### Description of the task:
An exact copy of all the data is needed, with every picture left out.

### Provided data:
----------

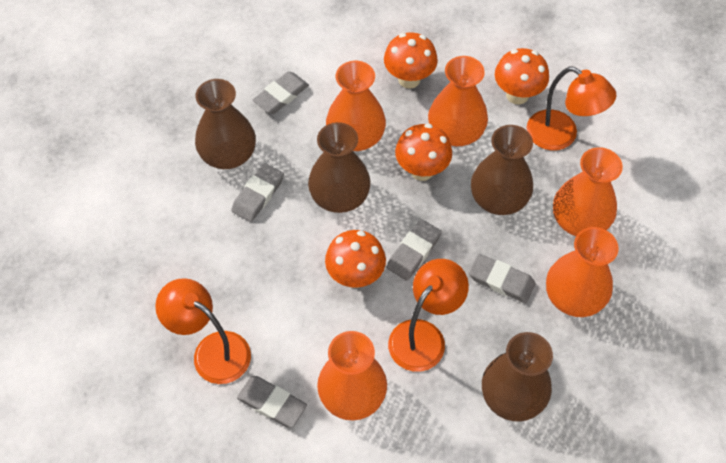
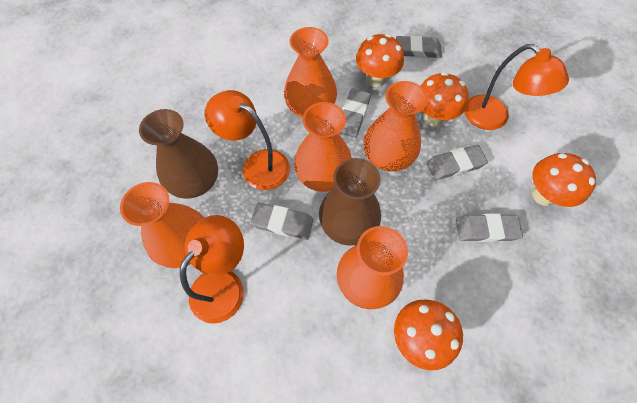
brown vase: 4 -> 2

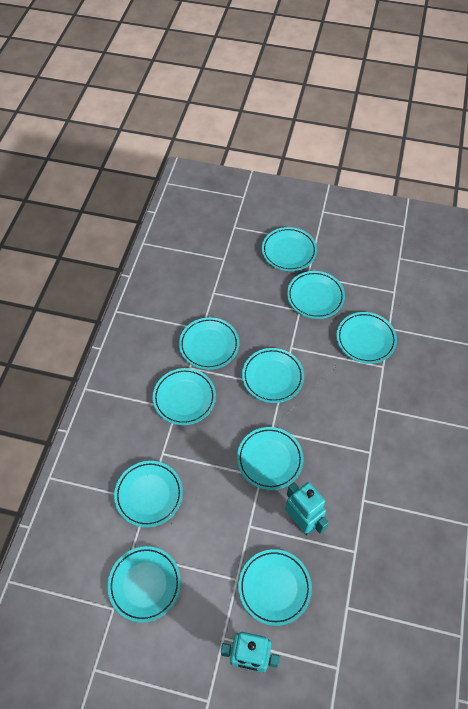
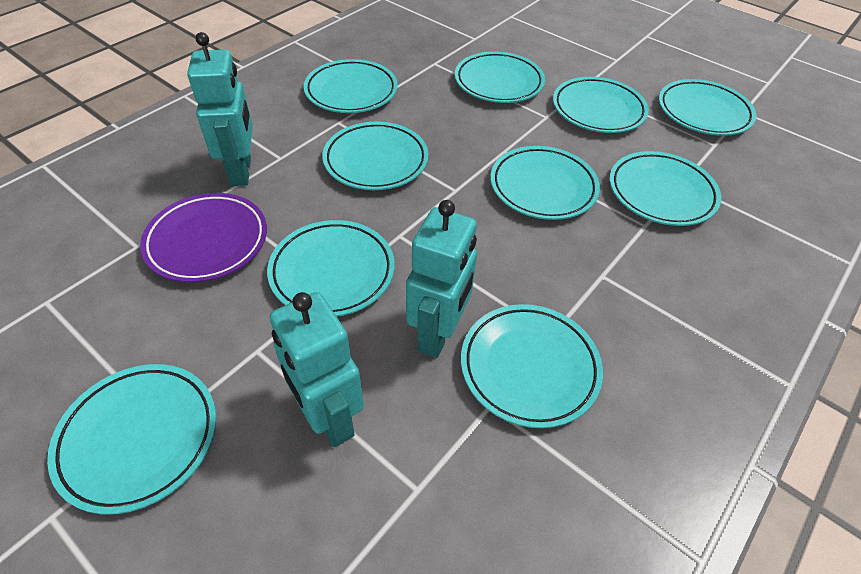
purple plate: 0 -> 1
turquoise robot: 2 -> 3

----------

### Answer to this exercise:
brown vase: 4 -> 2

purple plate: 0 -> 1
turquoise robot: 2 -> 3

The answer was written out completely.